§ **What is required**: A line qualifies if it holds the string "green". Copy every qualifying line from the records.

↓

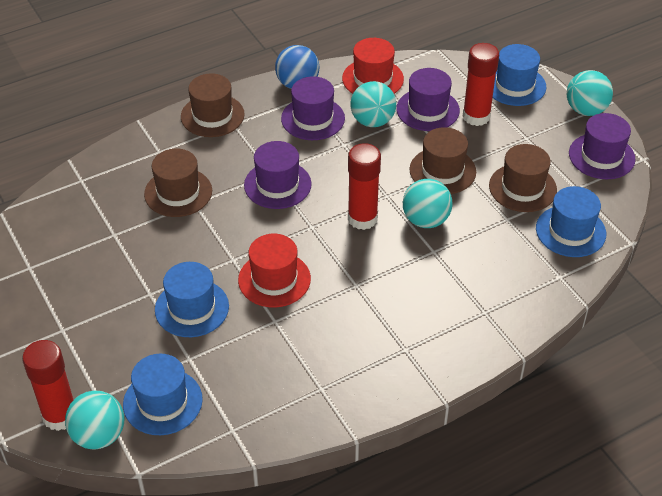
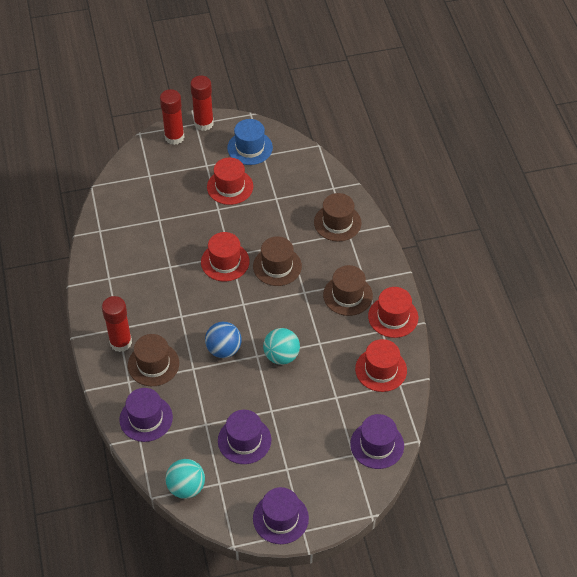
blue hat: 4 -> 1
red hat: 2 -> 4
turquoise ball: 4 -> 2

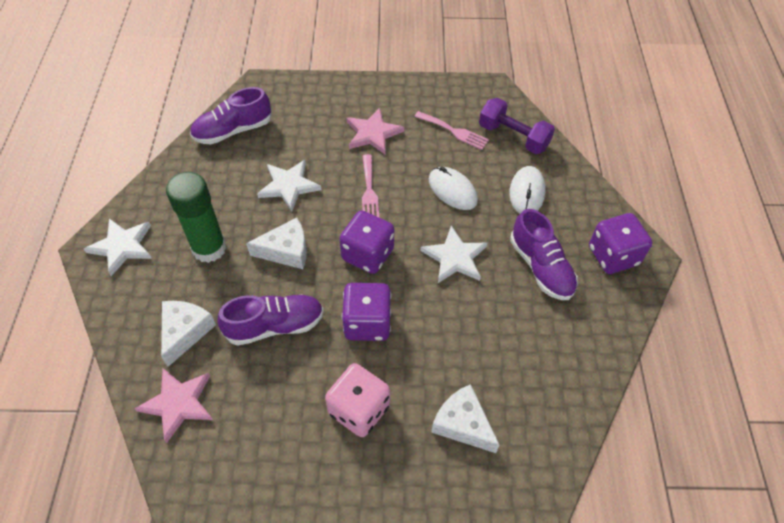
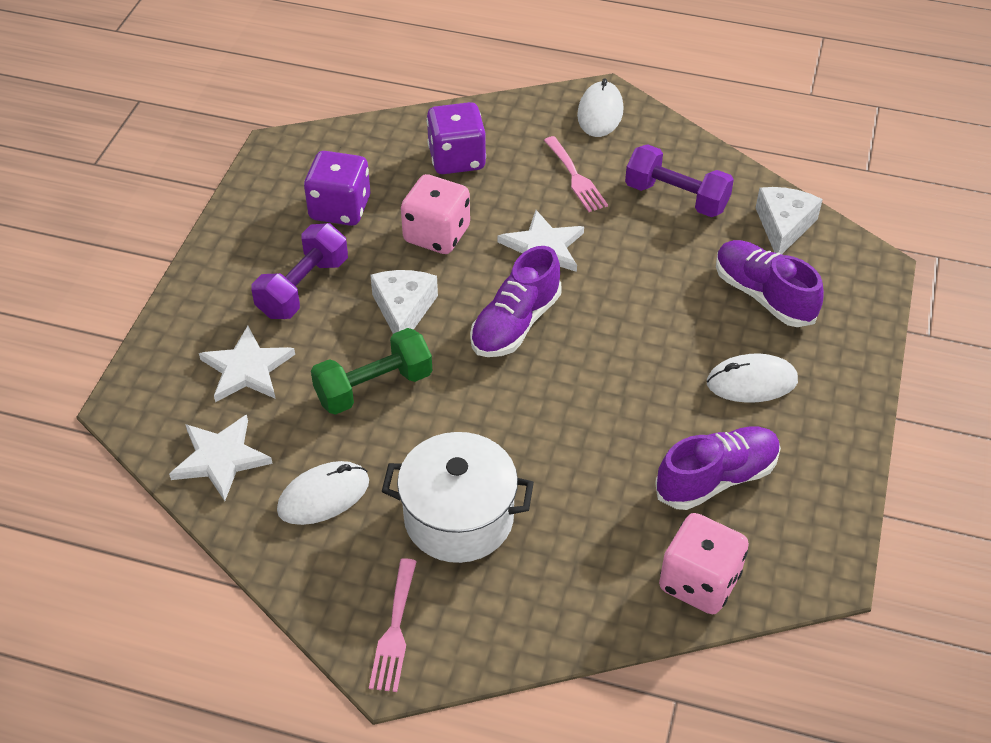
green dumbbell: 0 -> 1
green glue stick: 1 -> 0
pink dice: 1 -> 2
pink star: 2 -> 0
purple dice: 3 -> 2
purple dumbbell: 1 -> 2
white cheese: 3 -> 2
white mouse: 2 -> 3
white pot: 0 -> 1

↑

§ **Exercise answer**:
green dumbbell: 0 -> 1
green glue stick: 1 -> 0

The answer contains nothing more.